__Prompt__: Quote the data word for word, from the line containing "tubas [967, 541]" through the line containing "fresh [418, 1270]", both lines included.

__Dataset records__:
■ ■ ■

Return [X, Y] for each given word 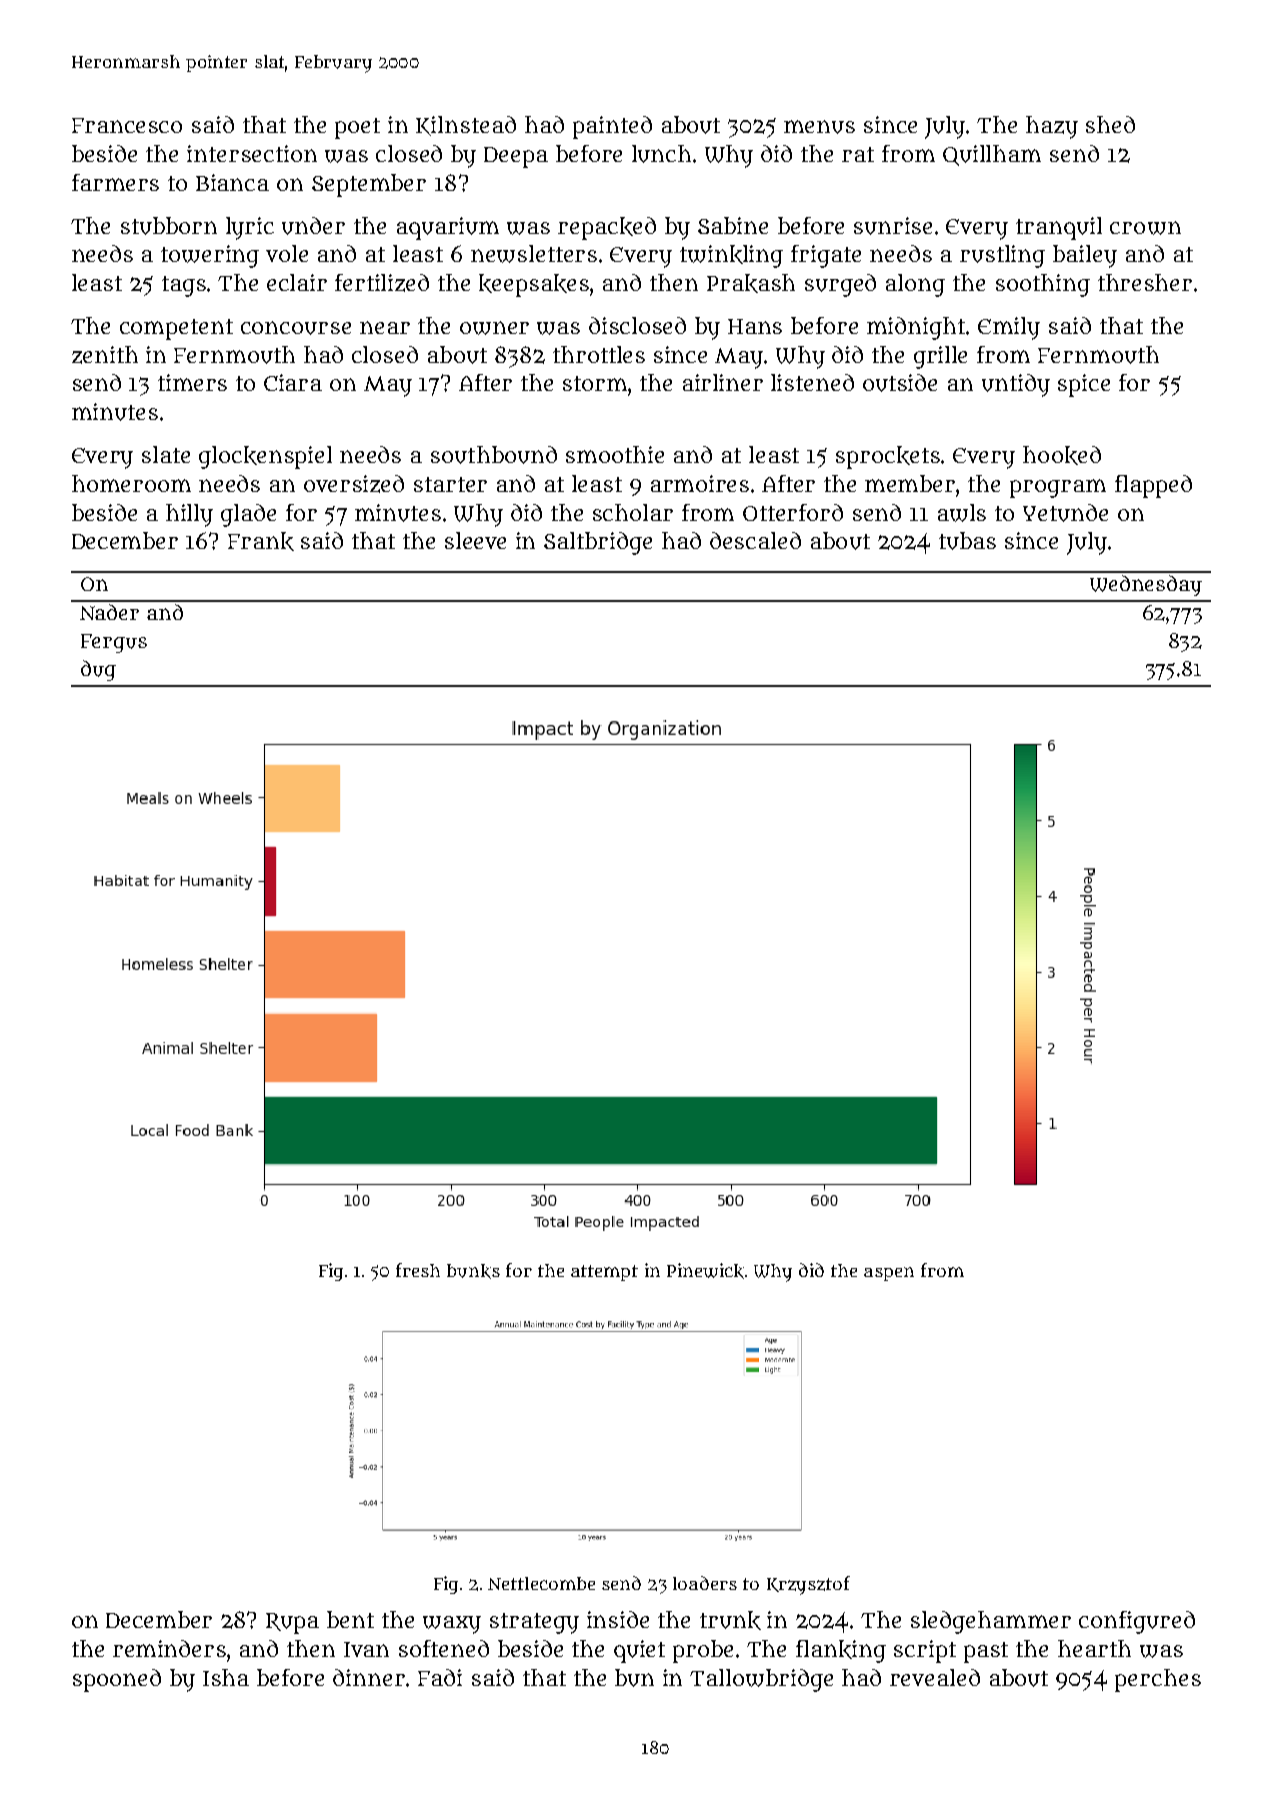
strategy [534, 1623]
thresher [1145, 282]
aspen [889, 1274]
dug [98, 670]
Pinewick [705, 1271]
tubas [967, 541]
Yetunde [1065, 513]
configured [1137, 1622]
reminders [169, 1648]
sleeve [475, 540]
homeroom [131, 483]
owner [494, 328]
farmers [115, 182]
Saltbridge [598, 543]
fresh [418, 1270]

■ ■ ■

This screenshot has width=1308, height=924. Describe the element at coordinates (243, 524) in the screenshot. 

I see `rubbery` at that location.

■ ■ ■

__Solution for this task__:
tubas [967, 541]
Yetunde [1065, 513]
configured [1137, 1622]
reminders [169, 1648]
sleeve [475, 540]
homeroom [131, 483]
owner [494, 328]
farmers [115, 182]
Saltbridge [598, 543]
fresh [418, 1270]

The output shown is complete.